**What you will do**
Write out the entries below again, switching "bailers" to "buckets" wherever it occurs and changing nothing else.

[Records from a data source]
● ● ● ● ●
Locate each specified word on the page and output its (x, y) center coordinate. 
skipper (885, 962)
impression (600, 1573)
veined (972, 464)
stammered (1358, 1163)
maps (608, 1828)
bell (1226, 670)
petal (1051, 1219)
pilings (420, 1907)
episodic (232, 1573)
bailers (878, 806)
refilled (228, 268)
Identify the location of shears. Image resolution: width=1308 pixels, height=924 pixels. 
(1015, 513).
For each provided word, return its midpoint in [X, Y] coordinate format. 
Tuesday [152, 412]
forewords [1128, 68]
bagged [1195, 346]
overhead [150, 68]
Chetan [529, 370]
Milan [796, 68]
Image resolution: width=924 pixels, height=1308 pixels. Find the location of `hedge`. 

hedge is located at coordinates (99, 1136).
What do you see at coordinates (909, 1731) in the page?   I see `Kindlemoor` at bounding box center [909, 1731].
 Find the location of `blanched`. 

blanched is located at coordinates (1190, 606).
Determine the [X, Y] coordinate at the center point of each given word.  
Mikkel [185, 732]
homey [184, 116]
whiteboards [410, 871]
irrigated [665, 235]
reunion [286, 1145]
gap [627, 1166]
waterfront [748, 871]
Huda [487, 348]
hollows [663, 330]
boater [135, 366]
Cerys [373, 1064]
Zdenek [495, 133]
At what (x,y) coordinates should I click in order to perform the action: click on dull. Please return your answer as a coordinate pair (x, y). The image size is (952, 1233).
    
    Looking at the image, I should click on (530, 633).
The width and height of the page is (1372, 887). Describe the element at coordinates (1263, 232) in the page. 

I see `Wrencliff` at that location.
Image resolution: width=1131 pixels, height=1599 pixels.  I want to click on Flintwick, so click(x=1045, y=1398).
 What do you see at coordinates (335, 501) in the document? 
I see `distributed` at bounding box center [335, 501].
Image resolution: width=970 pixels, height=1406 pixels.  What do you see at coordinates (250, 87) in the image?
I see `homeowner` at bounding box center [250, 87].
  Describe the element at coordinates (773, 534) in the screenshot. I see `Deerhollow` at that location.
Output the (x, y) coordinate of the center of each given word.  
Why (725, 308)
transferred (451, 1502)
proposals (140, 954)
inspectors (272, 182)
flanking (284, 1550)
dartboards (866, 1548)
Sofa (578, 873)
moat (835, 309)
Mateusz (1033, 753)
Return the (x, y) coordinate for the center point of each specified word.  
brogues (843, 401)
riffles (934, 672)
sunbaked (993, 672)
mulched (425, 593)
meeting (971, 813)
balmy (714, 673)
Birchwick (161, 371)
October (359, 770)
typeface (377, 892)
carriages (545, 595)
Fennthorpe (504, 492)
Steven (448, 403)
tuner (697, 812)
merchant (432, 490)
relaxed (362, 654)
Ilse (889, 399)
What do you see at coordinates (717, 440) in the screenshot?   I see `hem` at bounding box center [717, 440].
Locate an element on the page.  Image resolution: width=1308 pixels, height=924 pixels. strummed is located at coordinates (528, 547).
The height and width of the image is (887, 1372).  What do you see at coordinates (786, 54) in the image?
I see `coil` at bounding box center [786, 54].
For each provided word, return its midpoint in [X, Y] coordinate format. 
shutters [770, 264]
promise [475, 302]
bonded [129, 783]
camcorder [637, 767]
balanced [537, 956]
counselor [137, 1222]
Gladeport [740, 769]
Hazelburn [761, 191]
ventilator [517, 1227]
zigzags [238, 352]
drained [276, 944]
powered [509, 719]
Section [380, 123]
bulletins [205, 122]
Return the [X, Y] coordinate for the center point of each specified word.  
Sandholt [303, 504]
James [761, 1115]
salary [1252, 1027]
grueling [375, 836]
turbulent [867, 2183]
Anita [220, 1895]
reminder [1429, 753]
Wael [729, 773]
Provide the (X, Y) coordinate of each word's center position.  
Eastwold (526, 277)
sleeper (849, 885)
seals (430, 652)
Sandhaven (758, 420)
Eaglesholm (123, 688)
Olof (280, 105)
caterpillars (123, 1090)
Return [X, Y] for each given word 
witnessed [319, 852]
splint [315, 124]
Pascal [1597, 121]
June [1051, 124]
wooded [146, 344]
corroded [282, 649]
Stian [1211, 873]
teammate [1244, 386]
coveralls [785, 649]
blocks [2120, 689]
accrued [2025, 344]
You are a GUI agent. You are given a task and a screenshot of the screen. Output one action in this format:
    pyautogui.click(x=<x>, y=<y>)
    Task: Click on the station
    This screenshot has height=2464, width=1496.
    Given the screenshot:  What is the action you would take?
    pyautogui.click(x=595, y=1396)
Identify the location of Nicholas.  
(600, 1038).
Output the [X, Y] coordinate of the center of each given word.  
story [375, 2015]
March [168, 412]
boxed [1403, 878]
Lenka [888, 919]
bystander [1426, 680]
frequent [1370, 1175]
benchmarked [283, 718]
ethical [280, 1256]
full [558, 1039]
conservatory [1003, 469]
● ● ● ● ●
**Reply**
Locate each specified word on the page and output its (x, y) center coordinate. 
skipper (885, 962)
impression (600, 1573)
veined (972, 464)
stammered (1358, 1163)
maps (608, 1828)
bell (1226, 670)
petal (1051, 1219)
pilings (420, 1907)
episodic (232, 1573)
buckets (878, 806)
refilled (228, 268)
Identify the location of shears. Image resolution: width=1308 pixels, height=924 pixels. 
(1015, 513).
For each provided word, return its midpoint in [X, Y] coordinate format. 
Tuesday [152, 412]
forewords [1128, 68]
bagged [1195, 346]
overhead [150, 68]
Chetan [529, 370]
Milan [796, 68]
Image resolution: width=924 pixels, height=1308 pixels. Find the location of `hedge`. 

hedge is located at coordinates (99, 1136).
What do you see at coordinates (909, 1731) in the page?   I see `Kindlemoor` at bounding box center [909, 1731].
 Find the location of `blanched`. 

blanched is located at coordinates (1190, 606).
Determine the [X, Y] coordinate at the center point of each given word.  
Mikkel [185, 732]
homey [184, 116]
whiteboards [410, 871]
irrigated [665, 235]
reunion [286, 1145]
gap [627, 1166]
waterfront [748, 871]
Huda [487, 348]
hollows [663, 330]
boater [135, 366]
Cerys [373, 1064]
Zdenek [495, 133]
At what (x,y) coordinates should I click in order to perform the action: click on dull. Please return your answer as a coordinate pair (x, y). The image size is (952, 1233).
    
    Looking at the image, I should click on (530, 633).
The width and height of the page is (1372, 887). Describe the element at coordinates (1263, 232) in the page. 

I see `Wrencliff` at that location.
Image resolution: width=1131 pixels, height=1599 pixels.  I want to click on Flintwick, so click(x=1045, y=1398).
 What do you see at coordinates (335, 501) in the document? 
I see `distributed` at bounding box center [335, 501].
Image resolution: width=970 pixels, height=1406 pixels.  What do you see at coordinates (250, 87) in the image?
I see `homeowner` at bounding box center [250, 87].
  Describe the element at coordinates (773, 534) in the screenshot. I see `Deerhollow` at that location.
Output the (x, y) coordinate of the center of each given word.  
Why (725, 308)
transferred (451, 1502)
proposals (140, 954)
inspectors (272, 182)
flanking (284, 1550)
dartboards (866, 1548)
Sofa (578, 873)
moat (835, 309)
Mateusz (1033, 753)
Return the (x, y) coordinate for the center point of each specified word.  
brogues (843, 401)
riffles (934, 672)
sunbaked (993, 672)
mulched (425, 593)
meeting (971, 813)
balmy (714, 673)
Birchwick (161, 371)
October (359, 770)
typeface (377, 892)
carriages (545, 595)
Fennthorpe (504, 492)
Steven (448, 403)
tuner (697, 812)
merchant (432, 490)
relaxed (362, 654)
Ilse (889, 399)
What do you see at coordinates (717, 440) in the screenshot?   I see `hem` at bounding box center [717, 440].
Locate an element on the page.  Image resolution: width=1308 pixels, height=924 pixels. strummed is located at coordinates (528, 547).
The height and width of the image is (887, 1372).  What do you see at coordinates (786, 54) in the image?
I see `coil` at bounding box center [786, 54].
For each provided word, return its midpoint in [X, Y] coordinate format. 
shutters [770, 264]
promise [475, 302]
bonded [129, 783]
camcorder [637, 767]
balanced [537, 956]
counselor [137, 1222]
Gladeport [740, 769]
Hazelburn [761, 191]
ventilator [517, 1227]
zigzags [238, 352]
drained [276, 944]
powered [509, 719]
Section [380, 123]
bulletins [205, 122]
Return the [X, Y] coordinate for the center point of each specified word.  
Sandholt [303, 504]
James [761, 1115]
salary [1252, 1027]
grueling [375, 836]
turbulent [867, 2183]
Anita [220, 1895]
reminder [1429, 753]
Wael [729, 773]
Provide the (X, Y) coordinate of each word's center position.  
Eastwold (526, 277)
sleeper (849, 885)
seals (430, 652)
Sandhaven (758, 420)
Eaglesholm (123, 688)
Olof (280, 105)
caterpillars (123, 1090)
Return [X, Y] for each given word 
witnessed [319, 852]
splint [315, 124]
Pascal [1597, 121]
June [1051, 124]
wooded [146, 344]
corroded [282, 649]
Stian [1211, 873]
teammate [1244, 386]
coveralls [785, 649]
blocks [2120, 689]
accrued [2025, 344]
You are a GUI agent. You are given a task and a screenshot of the screen. Output one action in this format:
    pyautogui.click(x=<x>, y=<y>)
    Task: Click on the station
    This screenshot has height=2464, width=1496.
    Given the screenshot:  What is the action you would take?
    pyautogui.click(x=595, y=1396)
Identify the location of Nicholas.  
(600, 1038).
Output the [X, Y] coordinate of the center of each given word.  
story [375, 2015]
March [168, 412]
boxed [1403, 878]
Lenka [888, 919]
bystander [1426, 680]
frequent [1370, 1175]
benchmarked [283, 718]
ethical [280, 1256]
full [558, 1039]
conservatory [1003, 469]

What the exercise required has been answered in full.